EXERCISE INSTRUCTIONS
Start with the line that holds "R14: 27k (+12V, W6) -> 27k (+12V, W3)". Please copy it and each remaining line below exactly, leaving pictures out.

Itemized modification records
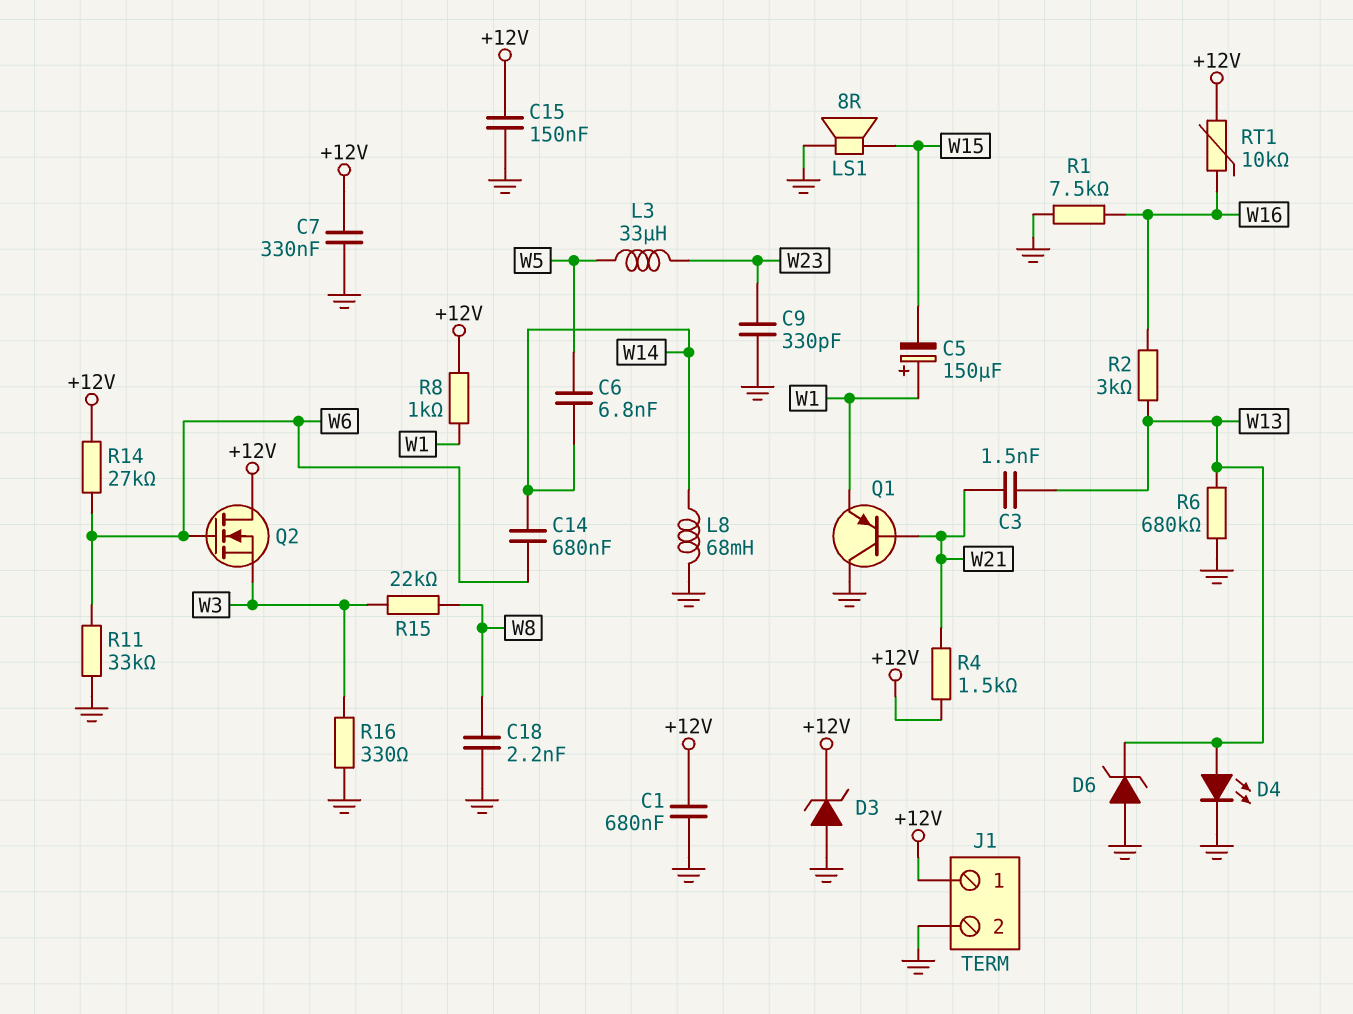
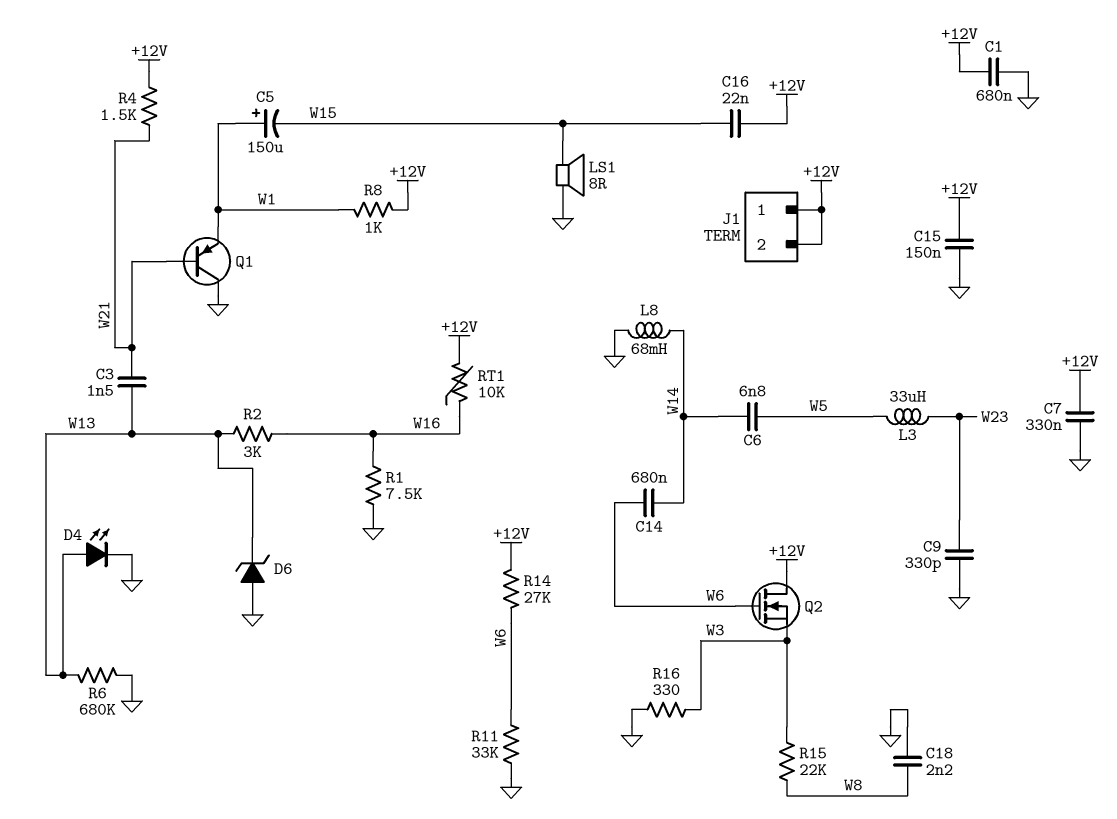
C16: none -> 22nF (+12V, W15)
D3: zener (A GND, K +12V) -> none
J1 pin 2: GND -> +12V

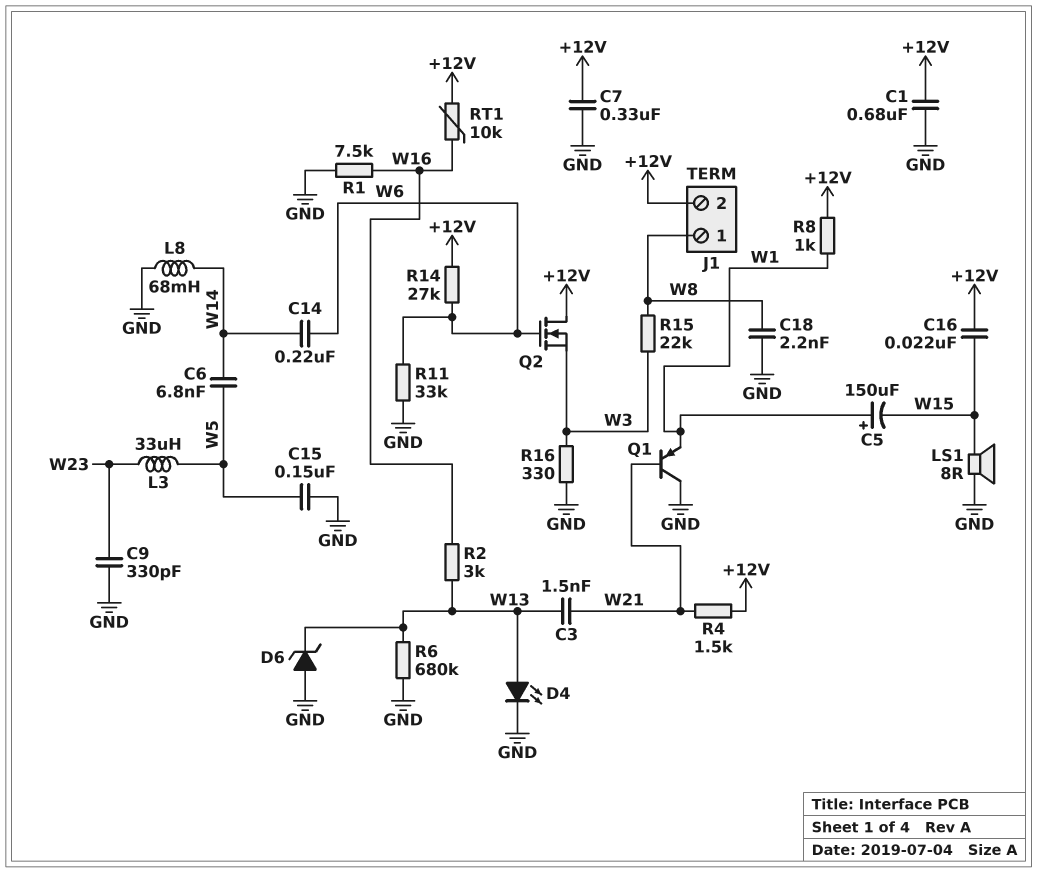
C14: 680nF (W6, W14) -> 220nF (W6, W14)
C15: 150nF (+12V, GND) -> 150nF (GND, W5)
J1 pin 1: +12V -> W8

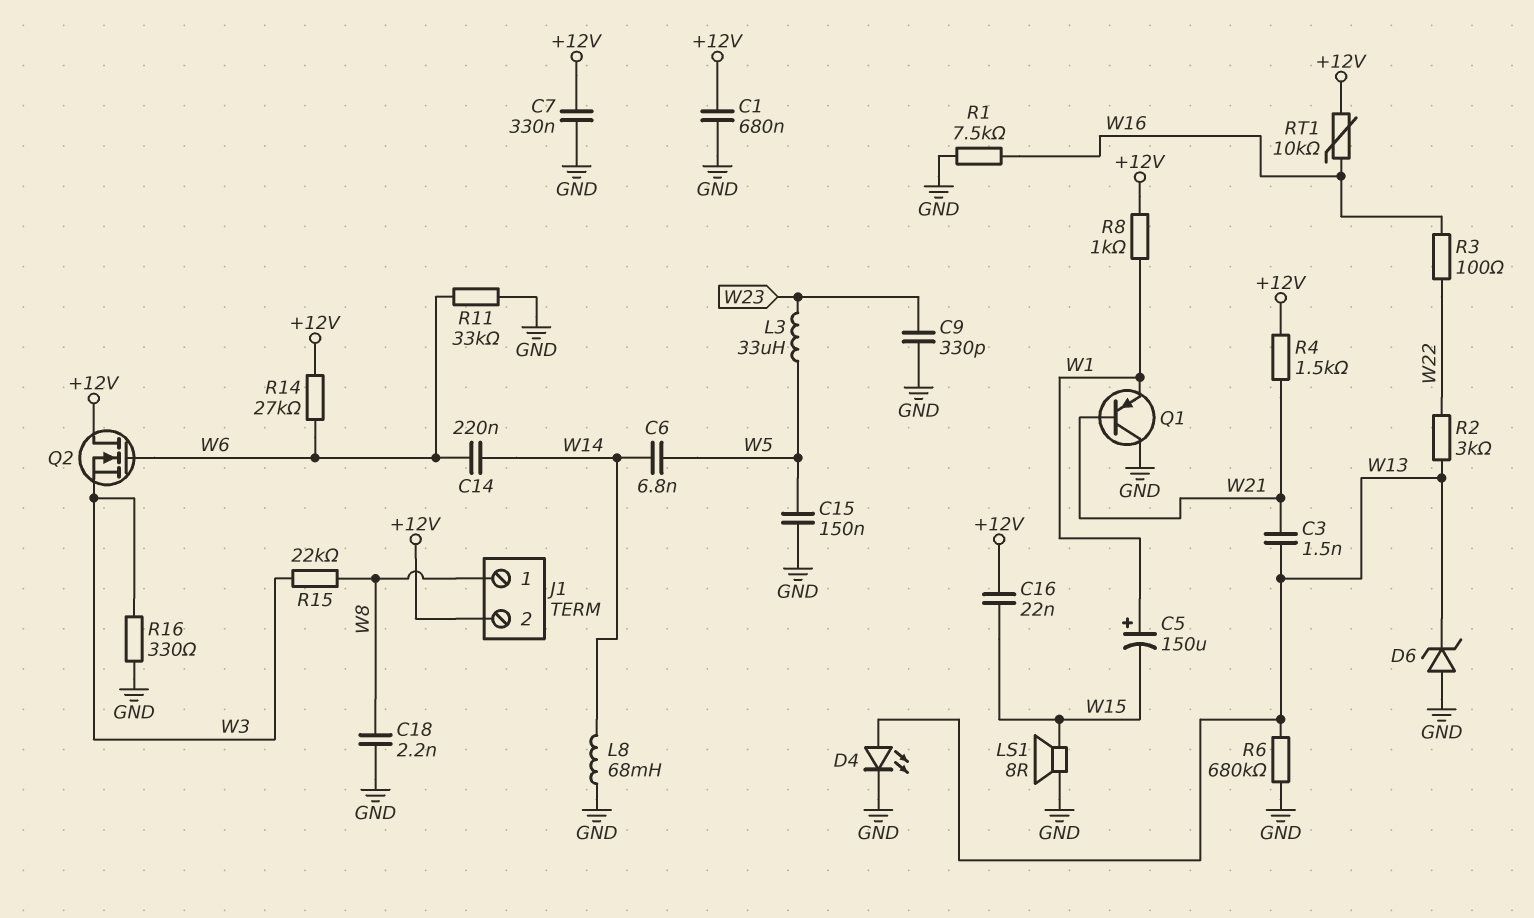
R2: 3k (W13, W16) -> 3k (W13, W22)
R3: none -> 100 (W16, W22)

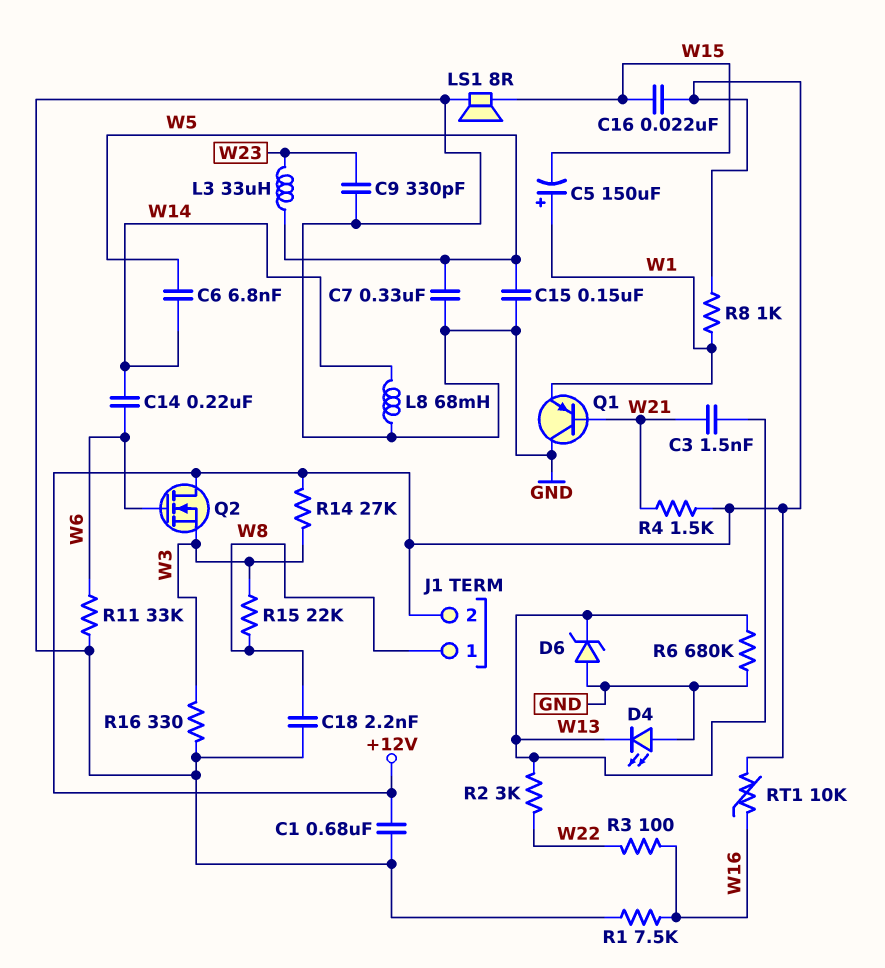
C7: 330nF (+12V, GND) -> 330nF (GND, W5)
D4: LED (A W13, K GND) -> LED (A GND, K W13)
R14: 27k (+12V, W6) -> 27k (+12V, W3)

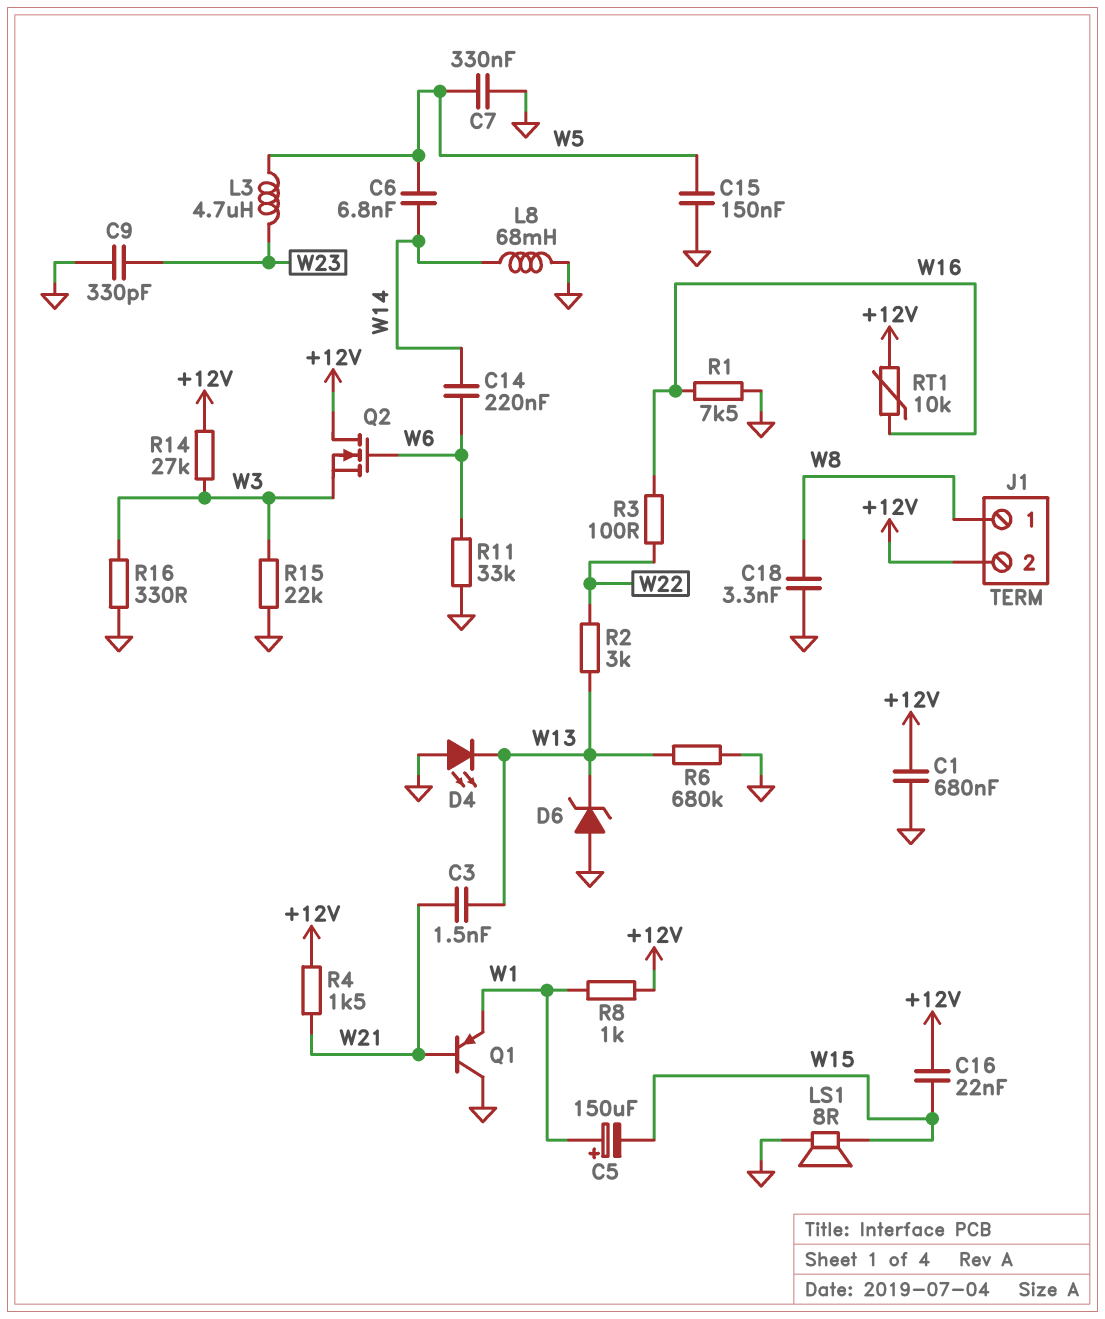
C18: 2.2nF (GND, W8) -> 3.3nF (GND, W8)
L3: 33uH (W5, W23) -> 4.7uH (W5, W23)
R15: 22k (W3, W8) -> 22k (GND, W3)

EXPECTED ANSWER
R14: 27k (+12V, W6) -> 27k (+12V, W3)

C18: 2.2nF (GND, W8) -> 3.3nF (GND, W8)
L3: 33uH (W5, W23) -> 4.7uH (W5, W23)
R15: 22k (W3, W8) -> 22k (GND, W3)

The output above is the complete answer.